Record excerpts.
- - - - -
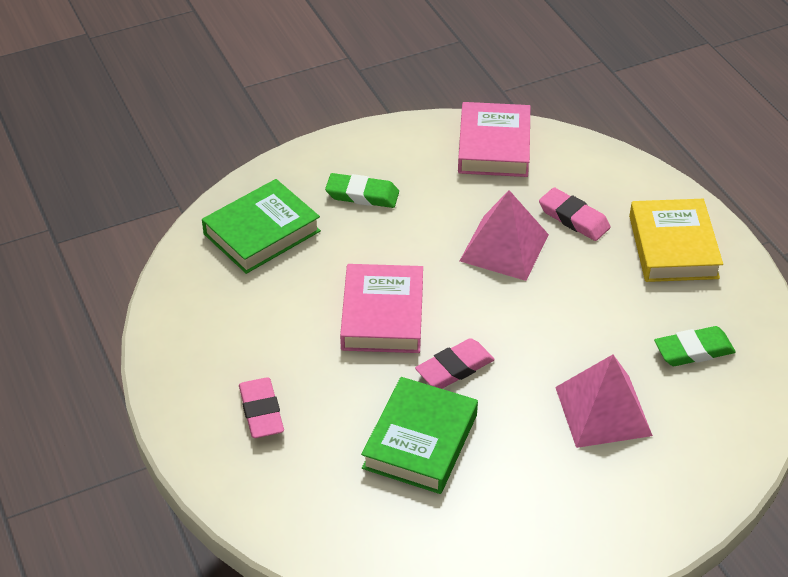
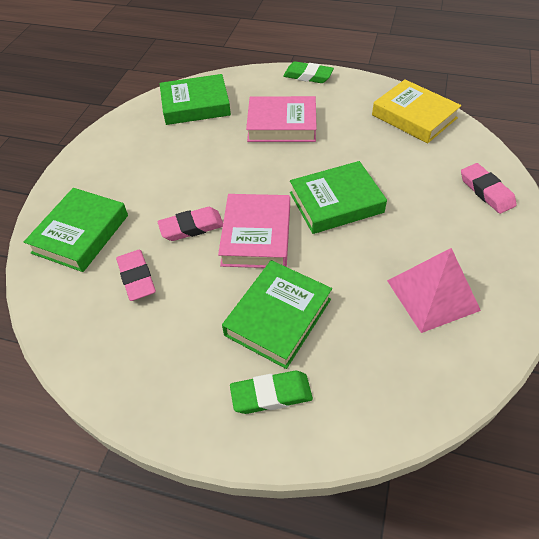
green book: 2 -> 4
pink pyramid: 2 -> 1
- - - - -
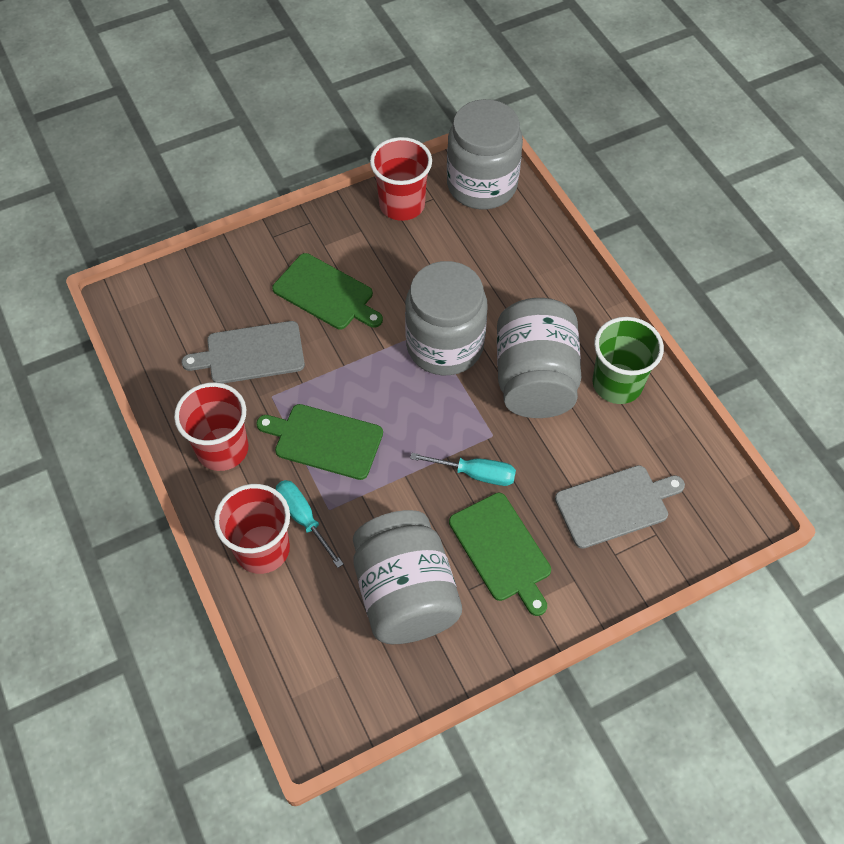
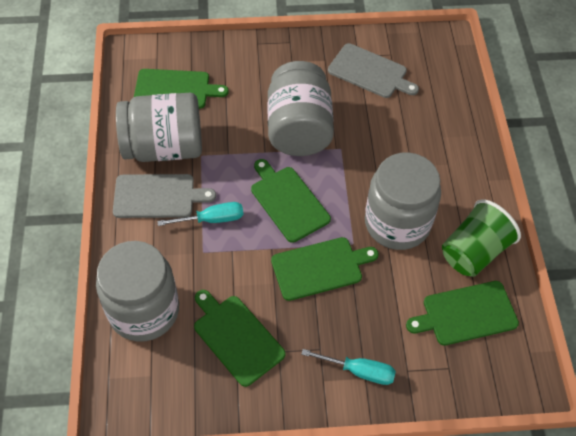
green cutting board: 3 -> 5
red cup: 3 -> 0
- - - - -
Task prompt.
For each line of the data that has the word "green", report that line.

Output for this task.
green book: 2 -> 4
green cutting board: 3 -> 5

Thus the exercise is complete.